• _Exercise directions_:
Check every line of the entries for the string "none" and return the ones that contain it.

(Supplied material Opens)

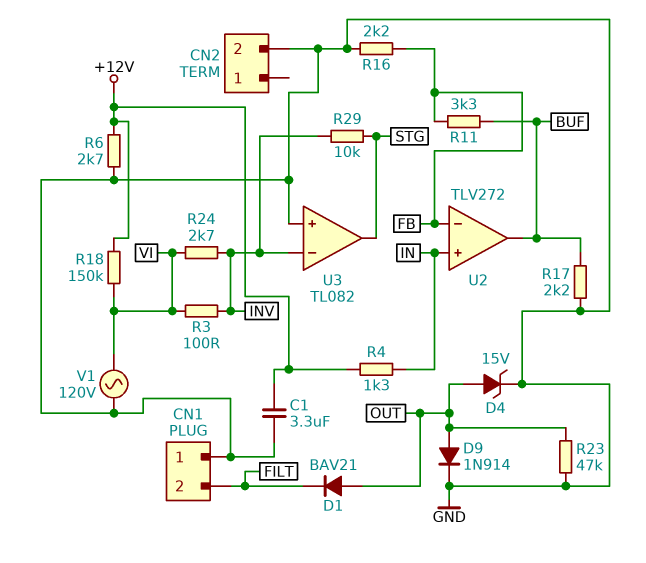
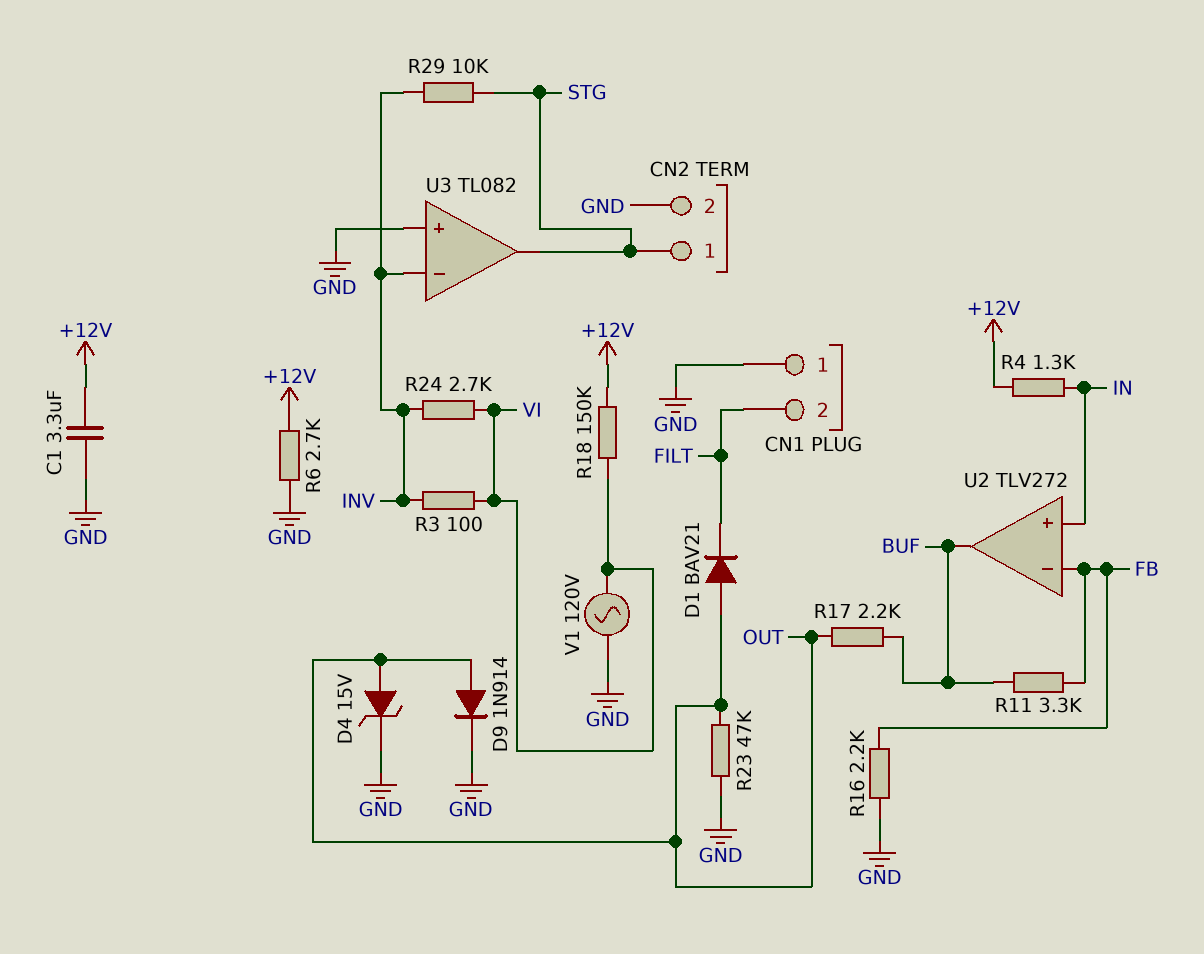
CN2 pin 1: none -> STG
R17: 2.2k (BUF, GND) -> 2.2k (BUF, OUT)

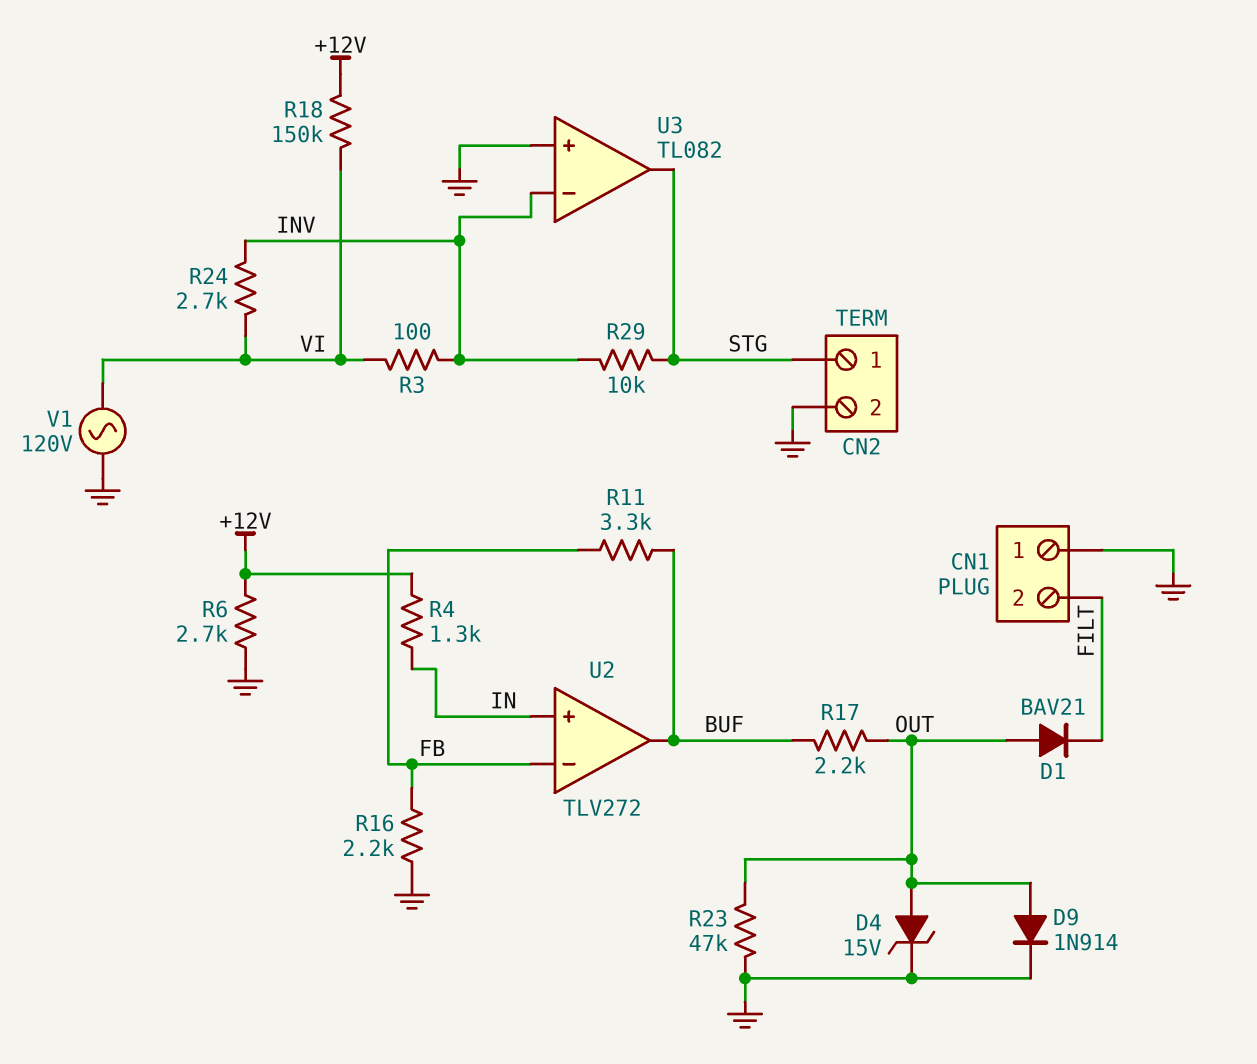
C1: 3.3uF (+12V, GND) -> none

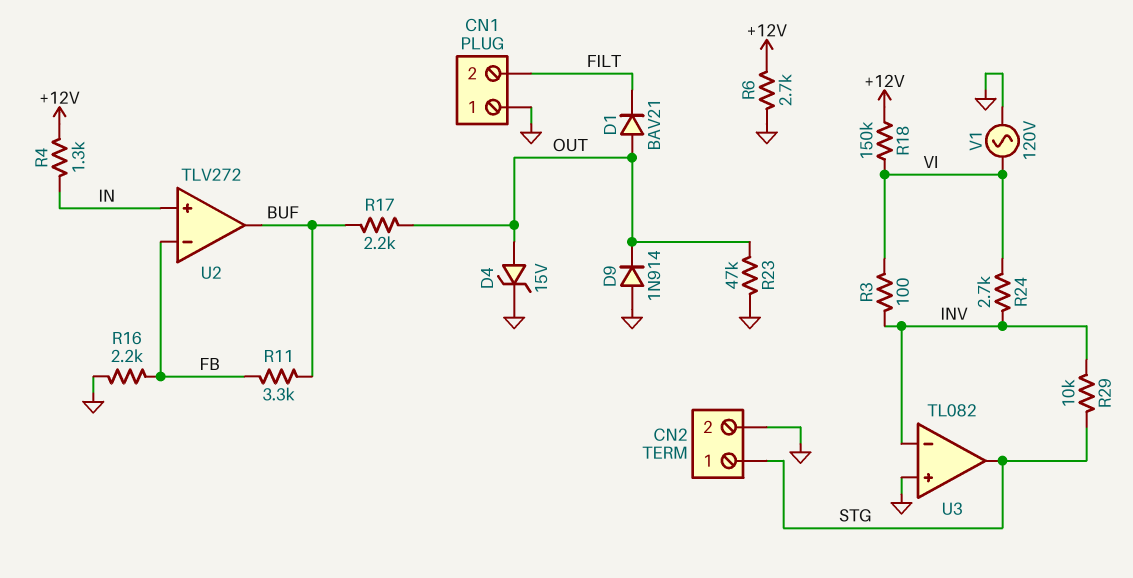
D9: diode 1N914 (A OUT, K GND) -> diode 1N914 (A GND, K OUT)

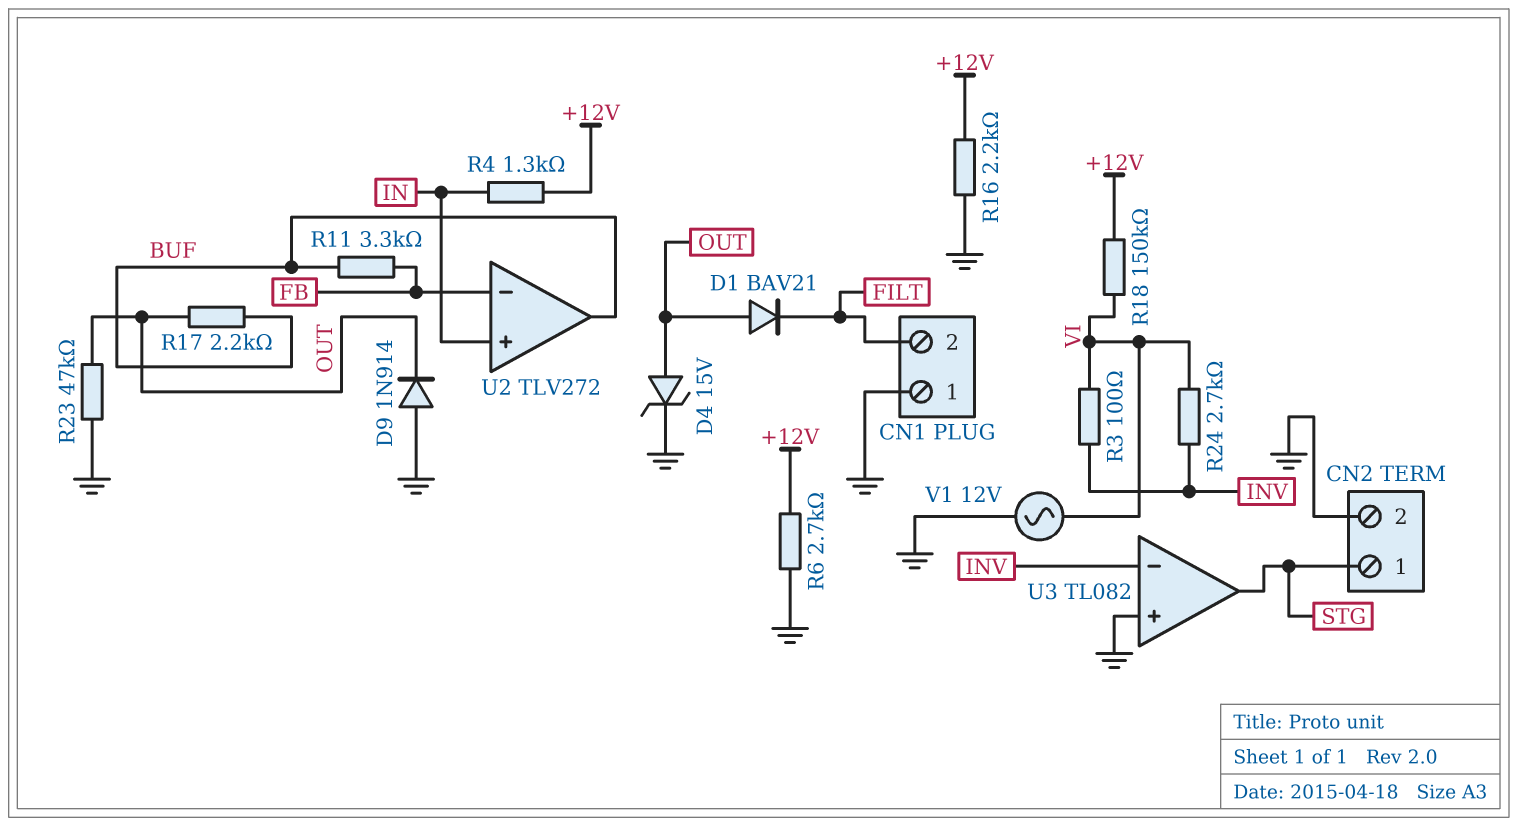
R16: 2.2k (FB, GND) -> 2.2k (+12V, GND)
R29: 10k (INV, STG) -> none
V1: AC 120V (GND, VI) -> AC 12V (GND, VI)

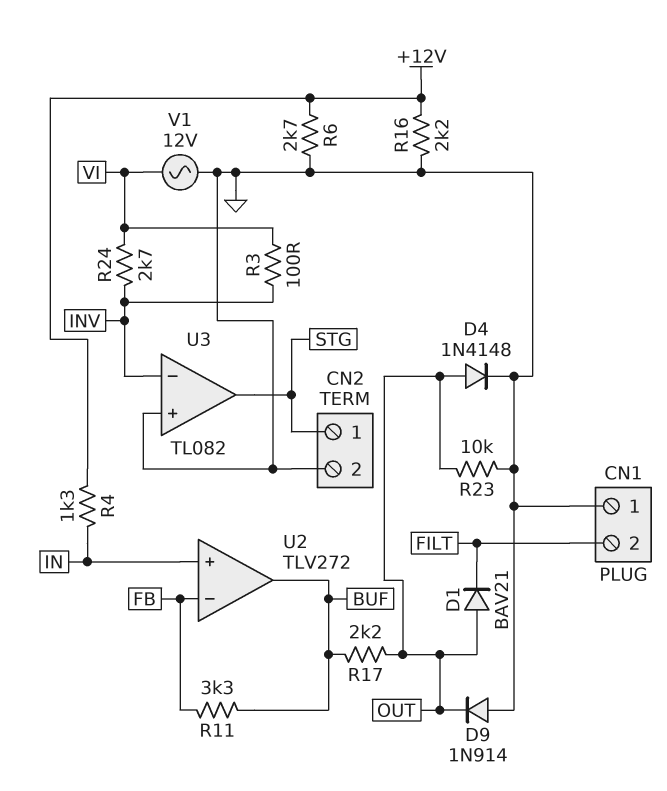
D4: zener 15V (A OUT, K GND) -> diode 1N4148 (A OUT, K GND)
R18: 150k (+12V, VI) -> none
R23: 47k (GND, OUT) -> 10k (GND, OUT)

(Supplied material Closes)

• _Response to the exercise_:
CN2 pin 1: none -> STG
C1: 3.3uF (+12V, GND) -> none
R29: 10k (INV, STG) -> none
R18: 150k (+12V, VI) -> none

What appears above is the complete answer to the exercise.